Directions for this task: Once you find the line below that contains "green L-shape: moved 4 px up", write it out along with every later line exactly as given, stopping only when the records end. Omit the pictures.
-- Available records follows --
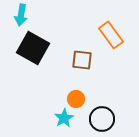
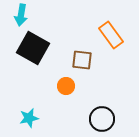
orange circle: moved 10 px left, 13 px up
cyan star: moved 35 px left; rotated 18 degrees clockwise
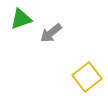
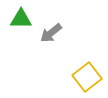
green triangle: rotated 20 degrees clockwise
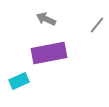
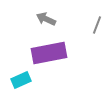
gray line: rotated 18 degrees counterclockwise
cyan rectangle: moved 2 px right, 1 px up
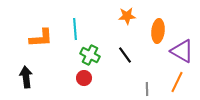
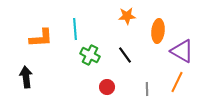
red circle: moved 23 px right, 9 px down
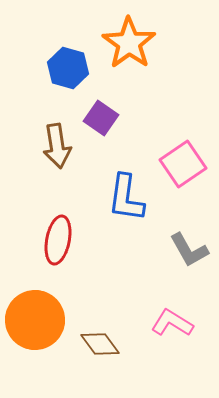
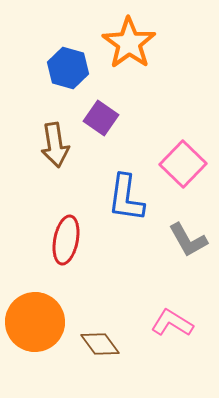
brown arrow: moved 2 px left, 1 px up
pink square: rotated 12 degrees counterclockwise
red ellipse: moved 8 px right
gray L-shape: moved 1 px left, 10 px up
orange circle: moved 2 px down
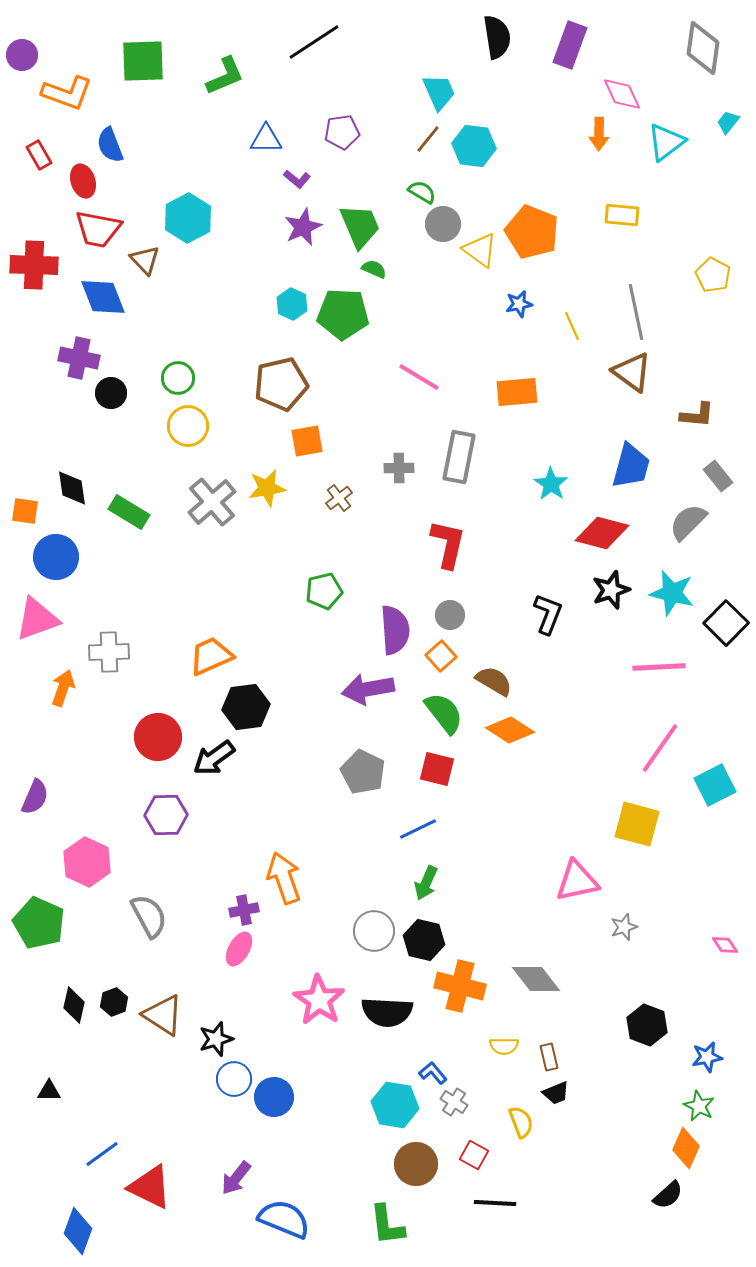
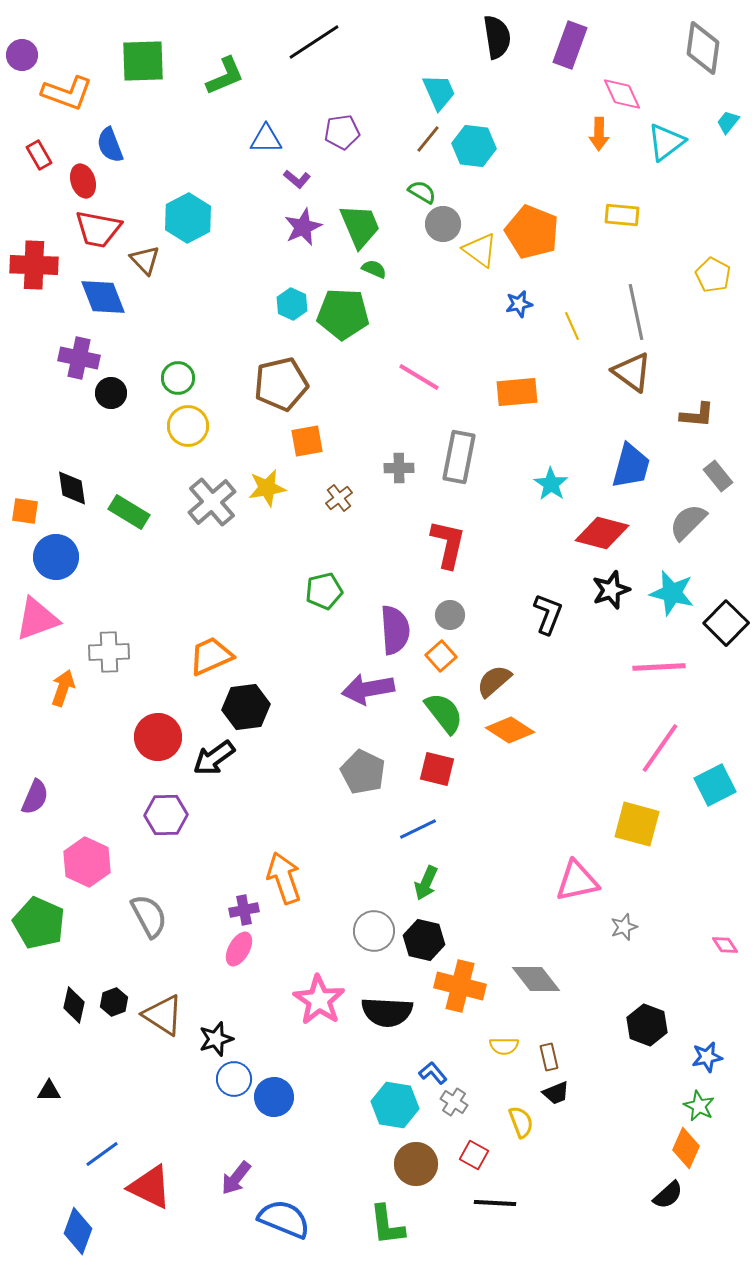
brown semicircle at (494, 681): rotated 72 degrees counterclockwise
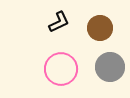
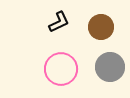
brown circle: moved 1 px right, 1 px up
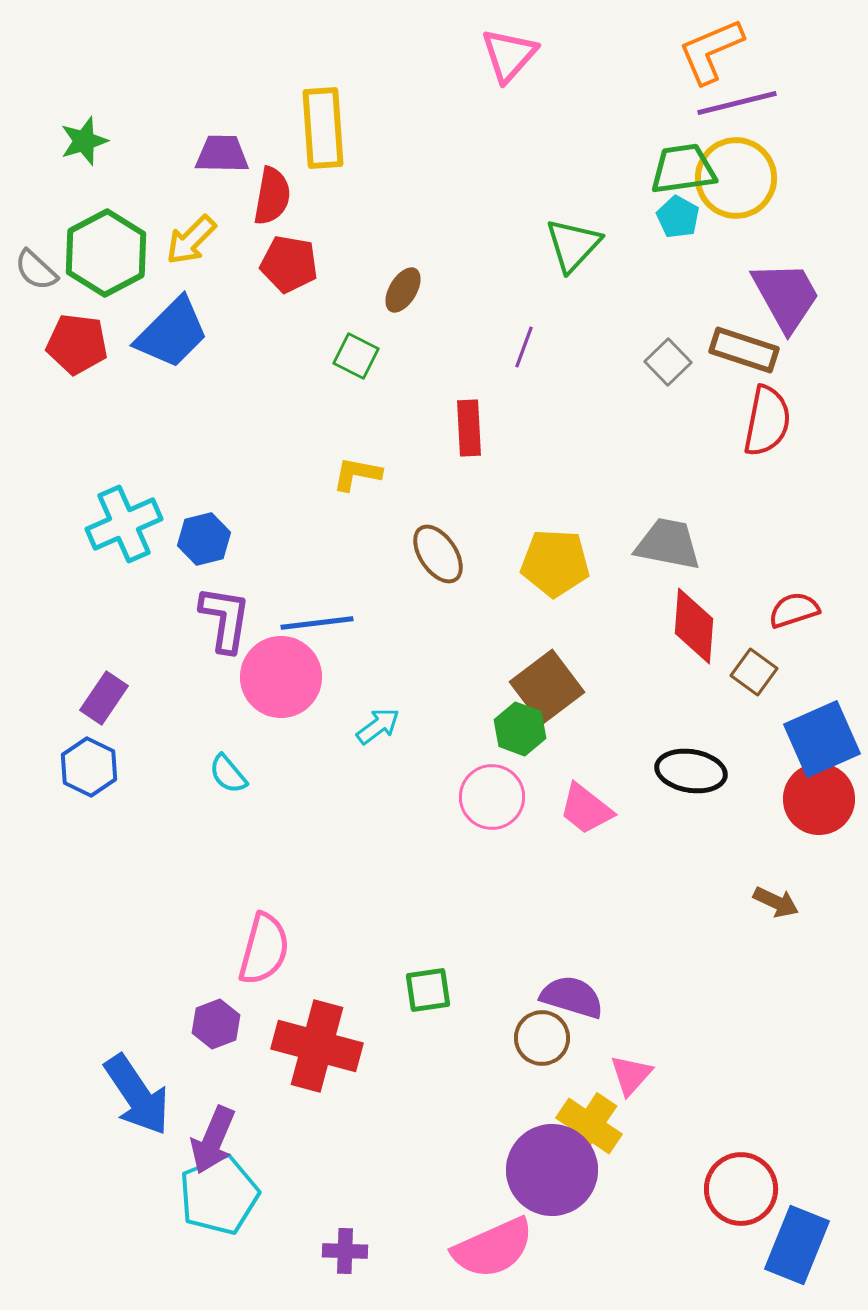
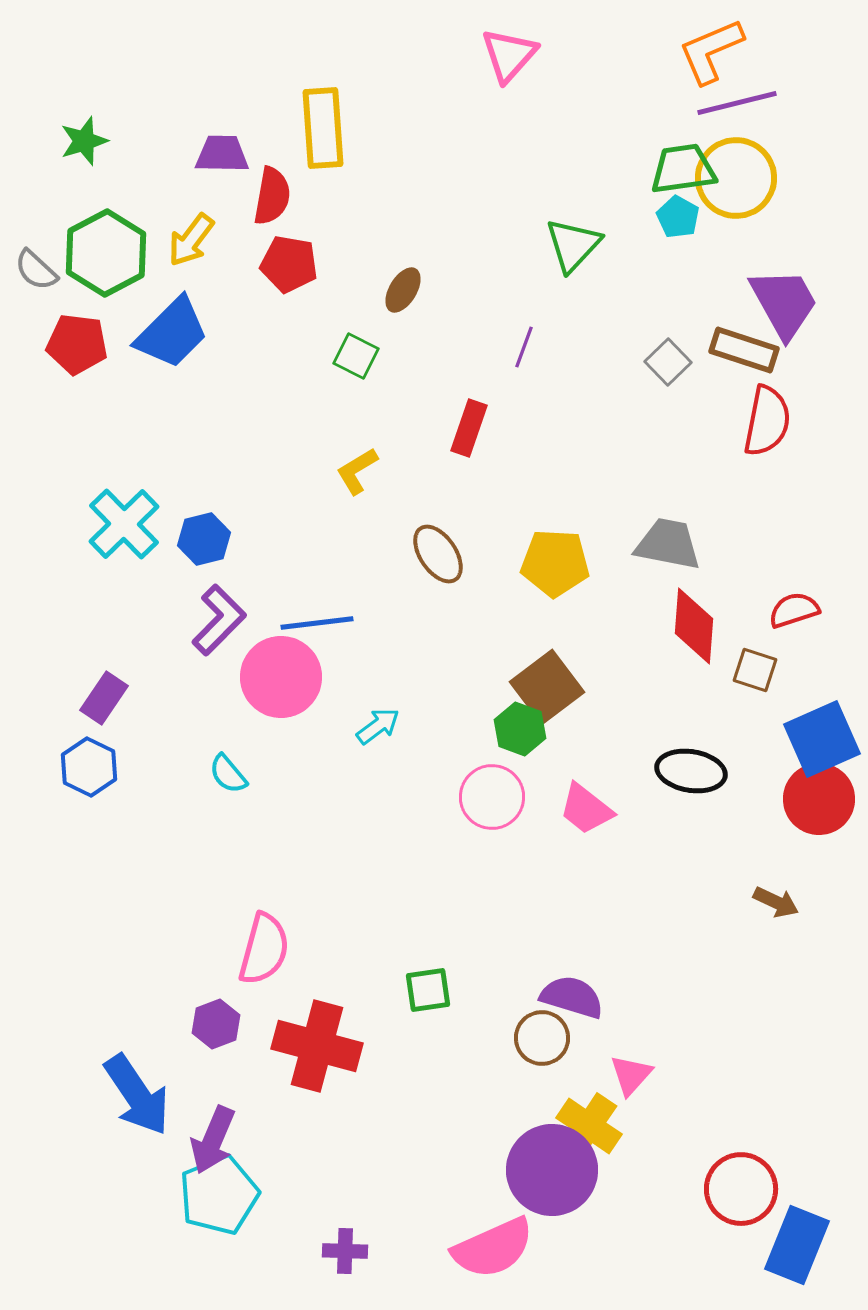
yellow arrow at (191, 240): rotated 8 degrees counterclockwise
purple trapezoid at (786, 296): moved 2 px left, 7 px down
red rectangle at (469, 428): rotated 22 degrees clockwise
yellow L-shape at (357, 474): moved 3 px up; rotated 42 degrees counterclockwise
cyan cross at (124, 524): rotated 20 degrees counterclockwise
purple L-shape at (225, 619): moved 6 px left, 1 px down; rotated 36 degrees clockwise
brown square at (754, 672): moved 1 px right, 2 px up; rotated 18 degrees counterclockwise
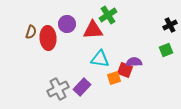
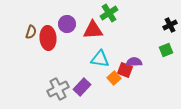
green cross: moved 1 px right, 2 px up
orange square: rotated 24 degrees counterclockwise
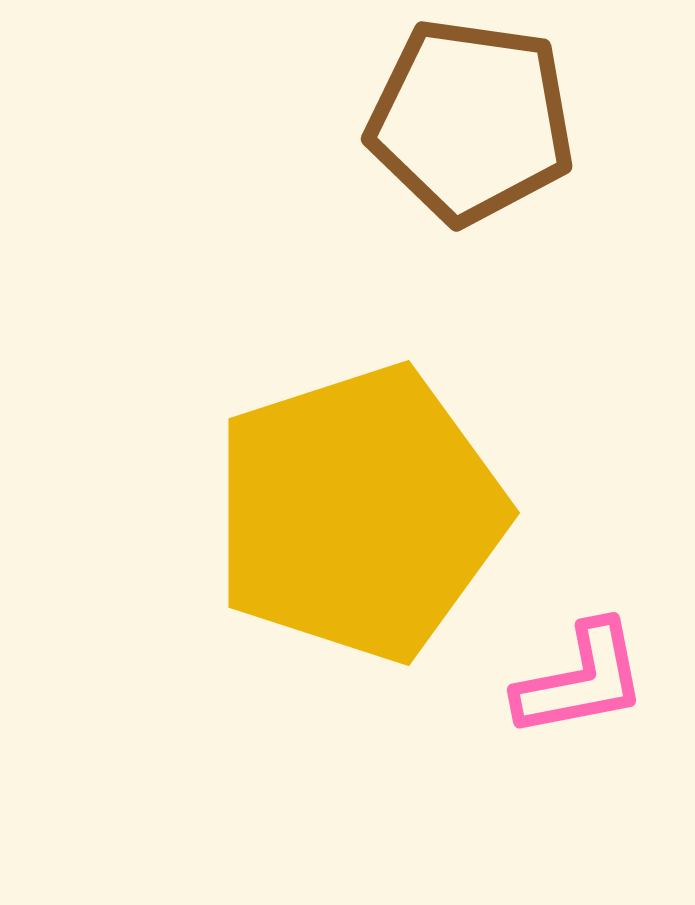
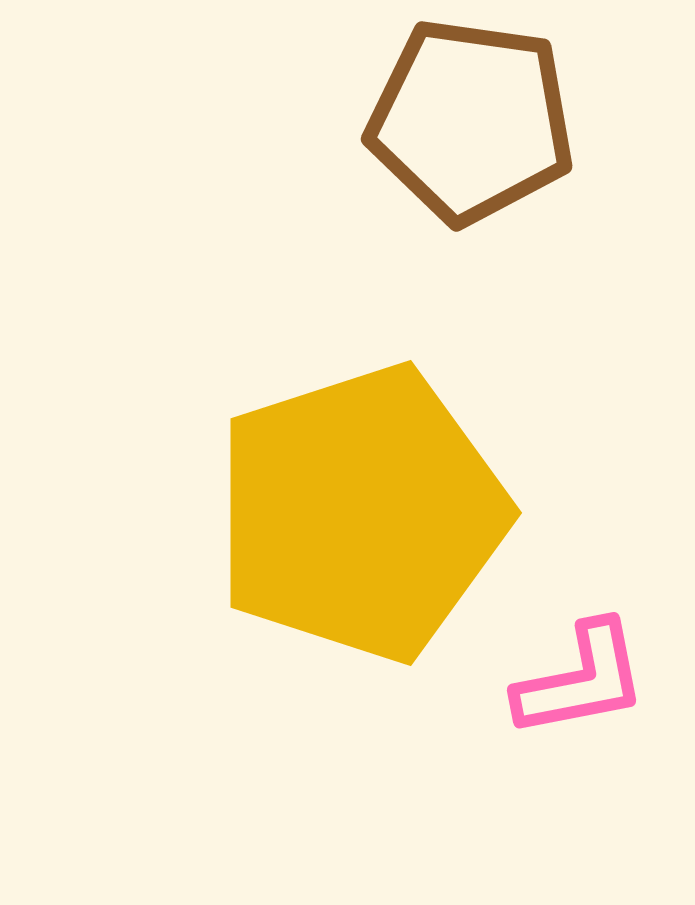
yellow pentagon: moved 2 px right
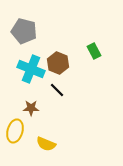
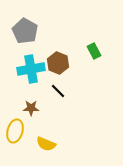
gray pentagon: moved 1 px right; rotated 15 degrees clockwise
cyan cross: rotated 32 degrees counterclockwise
black line: moved 1 px right, 1 px down
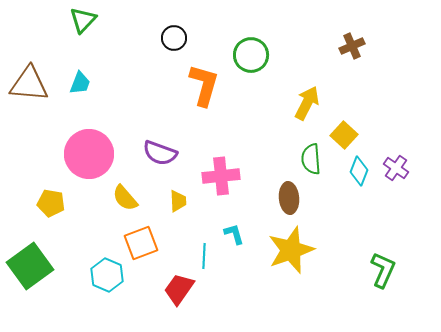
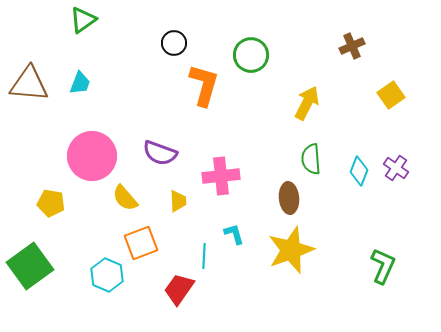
green triangle: rotated 12 degrees clockwise
black circle: moved 5 px down
yellow square: moved 47 px right, 40 px up; rotated 12 degrees clockwise
pink circle: moved 3 px right, 2 px down
green L-shape: moved 4 px up
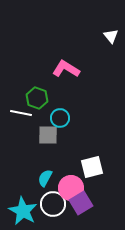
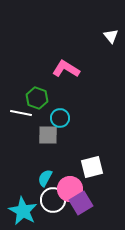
pink circle: moved 1 px left, 1 px down
white circle: moved 4 px up
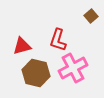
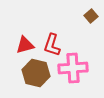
red L-shape: moved 6 px left, 5 px down
red triangle: moved 3 px right, 1 px up
pink cross: rotated 24 degrees clockwise
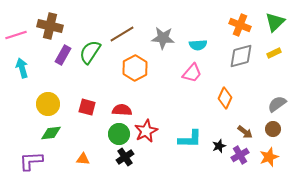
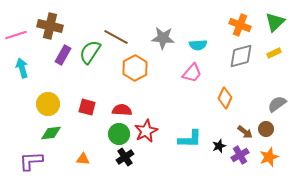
brown line: moved 6 px left, 3 px down; rotated 60 degrees clockwise
brown circle: moved 7 px left
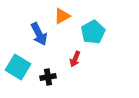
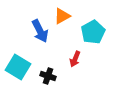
blue arrow: moved 1 px right, 3 px up
black cross: moved 1 px up; rotated 28 degrees clockwise
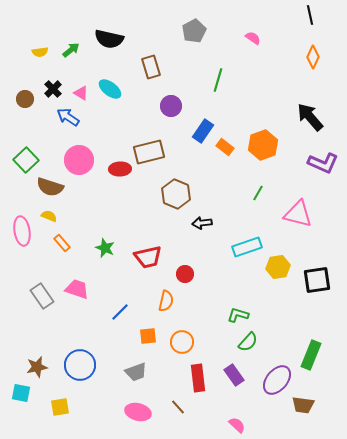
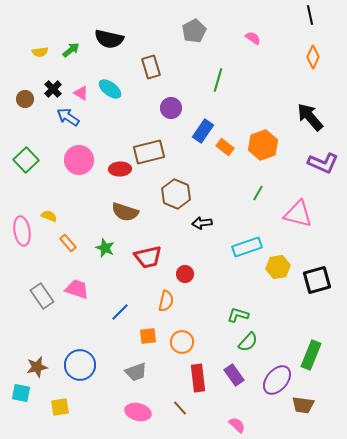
purple circle at (171, 106): moved 2 px down
brown semicircle at (50, 187): moved 75 px right, 25 px down
orange rectangle at (62, 243): moved 6 px right
black square at (317, 280): rotated 8 degrees counterclockwise
brown line at (178, 407): moved 2 px right, 1 px down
-- Available records concluded --
Response area:
green L-shape: moved 4 px up
pink circle: moved 1 px left, 1 px down
white circle: moved 4 px up
red L-shape: moved 6 px left, 5 px down
red triangle: moved 3 px right, 1 px up
pink cross: rotated 24 degrees clockwise
brown line: moved 6 px left, 3 px down; rotated 60 degrees clockwise
brown circle: moved 7 px left
blue arrow: moved 1 px right, 3 px up
black cross: moved 1 px up; rotated 28 degrees clockwise
purple circle at (171, 106): moved 2 px down
brown semicircle at (50, 187): moved 75 px right, 25 px down
orange rectangle at (62, 243): moved 6 px right
black square at (317, 280): rotated 8 degrees counterclockwise
brown line at (178, 407): moved 2 px right, 1 px down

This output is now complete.